PROBLEM TO WORK ON:
Look for the string "pink" in the listing. Copy each line that has it.

SUPPLIED INFORMATION:
= Beginning of Section =
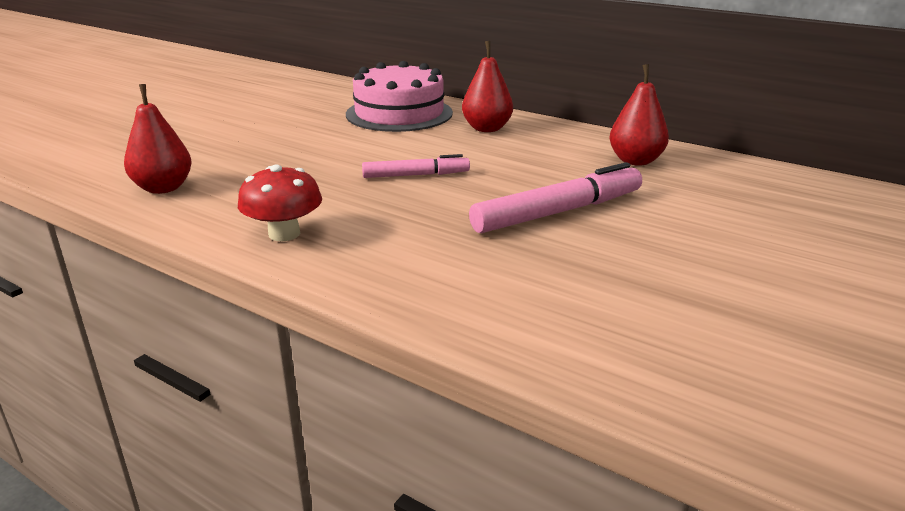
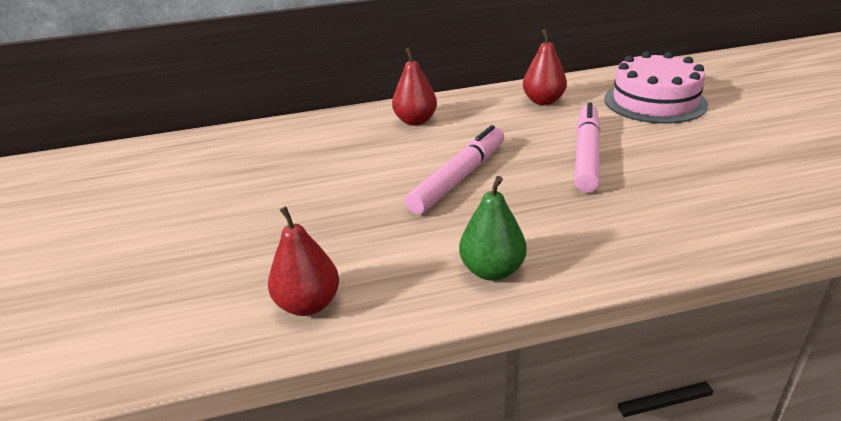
camera: 45 degrees left, 5 degrees up
(284, 234) = (492, 270): red mushroom -> green pear
(399, 113) = (327, 139): pink cake -> pink cake (654, 101)
(416, 175) = (458, 178): pink marker -> pink marker, size x1.65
= End of Section =
OUTPUT FOR THIS EXERCISE:
(399, 113) = (327, 139): pink cake -> pink cake (654, 101)
(416, 175) = (458, 178): pink marker -> pink marker, size x1.65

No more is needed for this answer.